*WHAT TO PRODUCE*:
Every line in the records below between the one holding "Forecast Update: [22,302,303,483]" and the one holding "Chapter 7: [1371,254,1431,301]", inclusive, is to be set down exactly; all other lines are to be left out.

*DATA PROVIDED*:
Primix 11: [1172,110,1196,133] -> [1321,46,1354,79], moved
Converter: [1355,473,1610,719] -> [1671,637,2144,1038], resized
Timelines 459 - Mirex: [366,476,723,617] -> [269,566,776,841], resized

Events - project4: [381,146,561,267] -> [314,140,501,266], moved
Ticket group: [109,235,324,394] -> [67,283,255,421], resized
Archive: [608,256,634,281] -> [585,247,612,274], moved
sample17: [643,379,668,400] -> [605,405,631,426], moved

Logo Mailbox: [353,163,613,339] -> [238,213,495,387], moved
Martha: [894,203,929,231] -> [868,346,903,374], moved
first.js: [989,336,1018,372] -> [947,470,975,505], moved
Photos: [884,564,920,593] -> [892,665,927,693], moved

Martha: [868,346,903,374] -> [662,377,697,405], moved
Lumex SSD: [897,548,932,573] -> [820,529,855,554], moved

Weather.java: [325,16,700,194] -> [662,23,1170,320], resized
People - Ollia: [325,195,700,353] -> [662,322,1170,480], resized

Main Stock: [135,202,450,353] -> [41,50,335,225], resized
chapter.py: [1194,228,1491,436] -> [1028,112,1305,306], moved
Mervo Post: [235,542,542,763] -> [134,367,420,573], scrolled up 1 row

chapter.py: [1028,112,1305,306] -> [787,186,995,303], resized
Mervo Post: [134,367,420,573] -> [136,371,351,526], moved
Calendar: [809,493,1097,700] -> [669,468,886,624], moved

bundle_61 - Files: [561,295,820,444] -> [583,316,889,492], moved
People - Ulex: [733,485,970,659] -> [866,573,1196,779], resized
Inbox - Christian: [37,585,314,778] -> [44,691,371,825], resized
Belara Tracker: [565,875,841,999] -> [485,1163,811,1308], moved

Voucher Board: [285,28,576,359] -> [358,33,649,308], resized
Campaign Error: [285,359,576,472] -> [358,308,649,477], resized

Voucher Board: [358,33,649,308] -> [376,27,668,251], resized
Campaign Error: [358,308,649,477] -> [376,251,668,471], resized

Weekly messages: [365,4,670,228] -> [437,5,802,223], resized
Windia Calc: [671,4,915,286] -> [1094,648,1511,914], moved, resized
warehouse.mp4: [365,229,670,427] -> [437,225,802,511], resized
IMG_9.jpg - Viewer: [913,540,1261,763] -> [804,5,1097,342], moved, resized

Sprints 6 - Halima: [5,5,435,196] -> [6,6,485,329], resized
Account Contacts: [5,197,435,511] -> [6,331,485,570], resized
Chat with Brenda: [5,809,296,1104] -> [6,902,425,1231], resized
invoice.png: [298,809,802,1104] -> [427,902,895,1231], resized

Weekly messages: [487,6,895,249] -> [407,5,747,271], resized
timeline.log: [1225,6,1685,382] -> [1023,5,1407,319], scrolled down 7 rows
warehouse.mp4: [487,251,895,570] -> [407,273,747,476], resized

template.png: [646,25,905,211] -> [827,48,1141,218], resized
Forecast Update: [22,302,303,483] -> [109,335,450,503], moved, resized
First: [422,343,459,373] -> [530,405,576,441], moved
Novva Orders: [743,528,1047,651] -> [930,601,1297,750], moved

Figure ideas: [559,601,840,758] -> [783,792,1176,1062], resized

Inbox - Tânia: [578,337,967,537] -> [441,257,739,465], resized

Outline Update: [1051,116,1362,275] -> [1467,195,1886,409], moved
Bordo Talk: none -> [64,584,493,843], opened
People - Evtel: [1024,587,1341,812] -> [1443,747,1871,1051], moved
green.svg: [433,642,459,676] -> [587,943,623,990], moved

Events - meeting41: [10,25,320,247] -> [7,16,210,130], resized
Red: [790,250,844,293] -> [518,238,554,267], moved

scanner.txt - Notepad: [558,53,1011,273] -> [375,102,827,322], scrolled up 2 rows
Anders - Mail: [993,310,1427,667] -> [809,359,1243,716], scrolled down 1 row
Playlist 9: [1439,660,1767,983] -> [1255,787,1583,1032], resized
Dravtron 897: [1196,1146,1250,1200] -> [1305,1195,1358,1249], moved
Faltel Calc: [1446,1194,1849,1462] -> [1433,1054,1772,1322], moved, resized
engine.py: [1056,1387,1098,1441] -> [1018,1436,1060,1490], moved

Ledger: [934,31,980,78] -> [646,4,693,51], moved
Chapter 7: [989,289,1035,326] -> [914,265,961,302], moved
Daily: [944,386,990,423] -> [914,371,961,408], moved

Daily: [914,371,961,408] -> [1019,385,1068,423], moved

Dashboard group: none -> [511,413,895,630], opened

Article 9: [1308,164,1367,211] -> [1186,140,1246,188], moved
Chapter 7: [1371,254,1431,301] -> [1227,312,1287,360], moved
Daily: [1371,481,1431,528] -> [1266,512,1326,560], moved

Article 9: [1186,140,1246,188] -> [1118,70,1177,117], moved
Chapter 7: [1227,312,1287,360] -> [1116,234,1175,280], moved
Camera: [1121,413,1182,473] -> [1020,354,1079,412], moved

*REPLY TO THE EXERCISE*:
Forecast Update: [22,302,303,483] -> [109,335,450,503], moved, resized
First: [422,343,459,373] -> [530,405,576,441], moved
Novva Orders: [743,528,1047,651] -> [930,601,1297,750], moved

Figure ideas: [559,601,840,758] -> [783,792,1176,1062], resized

Inbox - Tânia: [578,337,967,537] -> [441,257,739,465], resized

Outline Update: [1051,116,1362,275] -> [1467,195,1886,409], moved
Bordo Talk: none -> [64,584,493,843], opened
People - Evtel: [1024,587,1341,812] -> [1443,747,1871,1051], moved
green.svg: [433,642,459,676] -> [587,943,623,990], moved

Events - meeting41: [10,25,320,247] -> [7,16,210,130], resized
Red: [790,250,844,293] -> [518,238,554,267], moved

scanner.txt - Notepad: [558,53,1011,273] -> [375,102,827,322], scrolled up 2 rows
Anders - Mail: [993,310,1427,667] -> [809,359,1243,716], scrolled down 1 row
Playlist 9: [1439,660,1767,983] -> [1255,787,1583,1032], resized
Dravtron 897: [1196,1146,1250,1200] -> [1305,1195,1358,1249], moved
Faltel Calc: [1446,1194,1849,1462] -> [1433,1054,1772,1322], moved, resized
engine.py: [1056,1387,1098,1441] -> [1018,1436,1060,1490], moved

Ledger: [934,31,980,78] -> [646,4,693,51], moved
Chapter 7: [989,289,1035,326] -> [914,265,961,302], moved
Daily: [944,386,990,423] -> [914,371,961,408], moved

Daily: [914,371,961,408] -> [1019,385,1068,423], moved

Dashboard group: none -> [511,413,895,630], opened

Article 9: [1308,164,1367,211] -> [1186,140,1246,188], moved
Chapter 7: [1371,254,1431,301] -> [1227,312,1287,360], moved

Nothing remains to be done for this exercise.